Take the line that contains "orange ruler: [491,318,573,406]" and every line below it to the end of the entries, and give them again exactly, leaving out any pictures.

Given data =
============

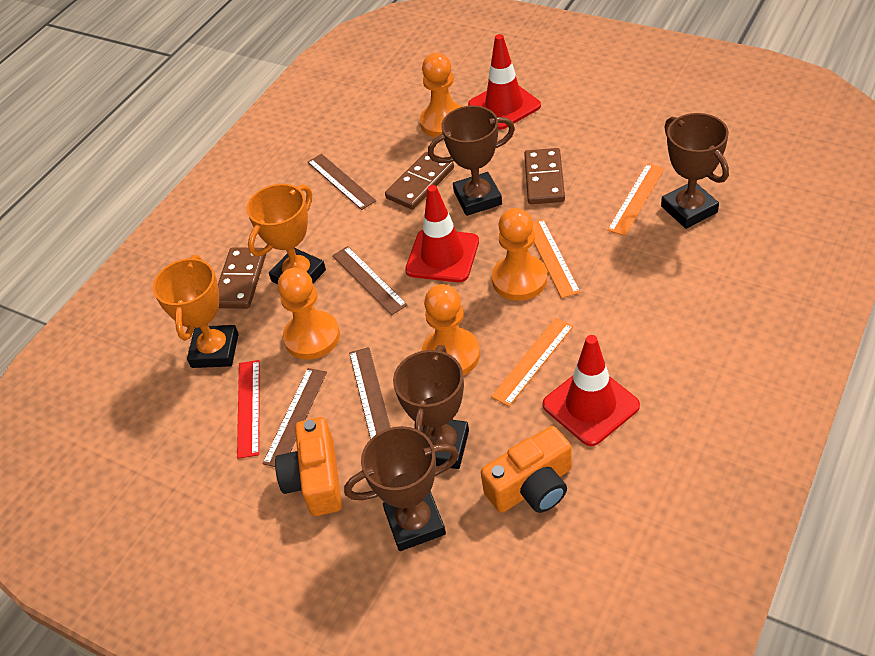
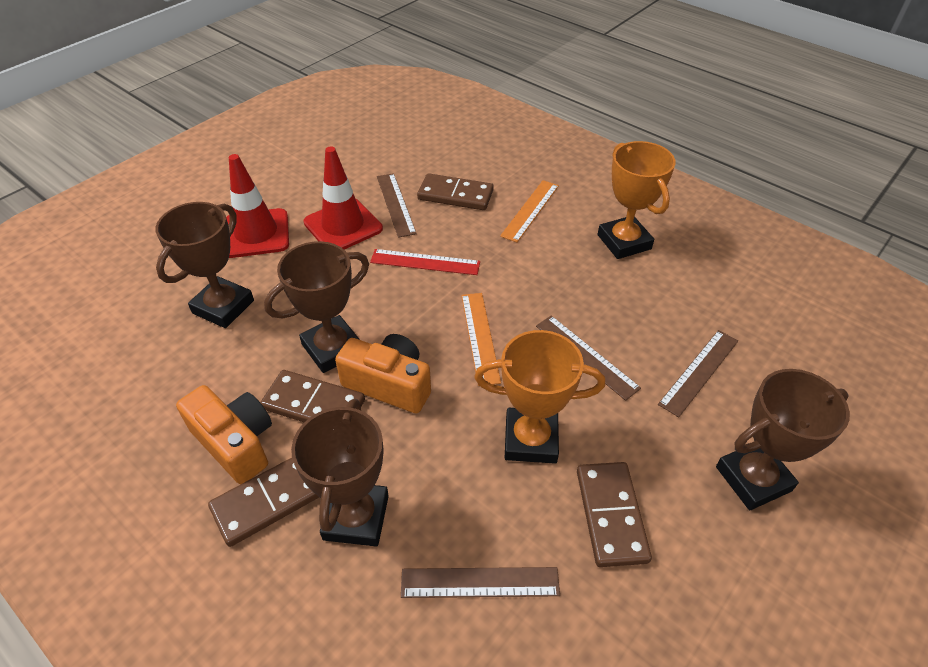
brown domino: [218,247,266,309] [385,152,454,210] [524,148,565,204] = 3 -> [208,458,319,547] [260,370,365,422] [417,173,494,210] [577,462,652,567] = 4
orange pawn: [278,268,340,360] [420,53,462,137] [422,284,480,376] [492,208,548,301] = 4 -> none = 0
orange ruler: [491,318,573,406] [533,219,581,298] [607,163,665,236] = 3 -> [461,293,501,386] [500,180,559,242] = 2
red traffic cone: [405,185,479,282] [468,34,541,130] [543,335,640,446] = 3 -> [226,154,289,258] [303,147,383,249] = 2

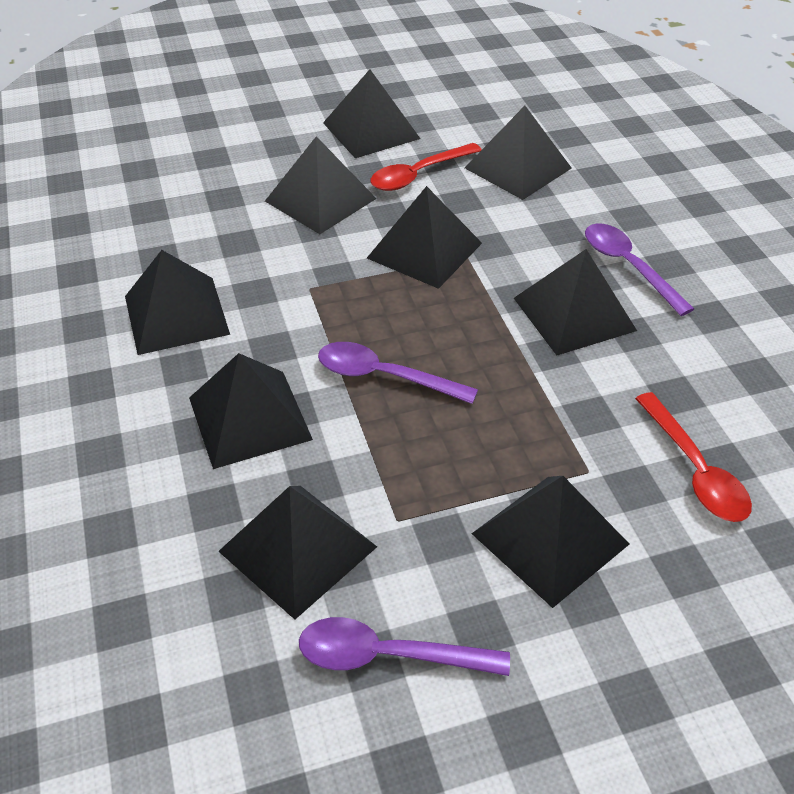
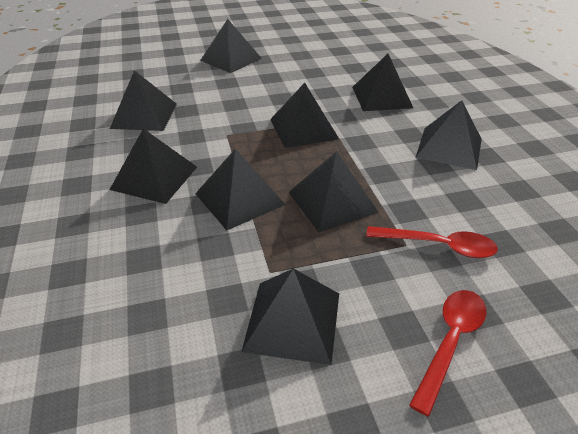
purple spoon: [299,617,510,676] [318,342,478,404] [585,223,694,316] = 3 -> none = 0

============

Response to the task =
orange ruler: [491,318,573,406] [533,219,581,298] [607,163,665,236] = 3 -> [461,293,501,386] [500,180,559,242] = 2
red traffic cone: [405,185,479,282] [468,34,541,130] [543,335,640,446] = 3 -> [226,154,289,258] [303,147,383,249] = 2

purple spoon: [299,617,510,676] [318,342,478,404] [585,223,694,316] = 3 -> none = 0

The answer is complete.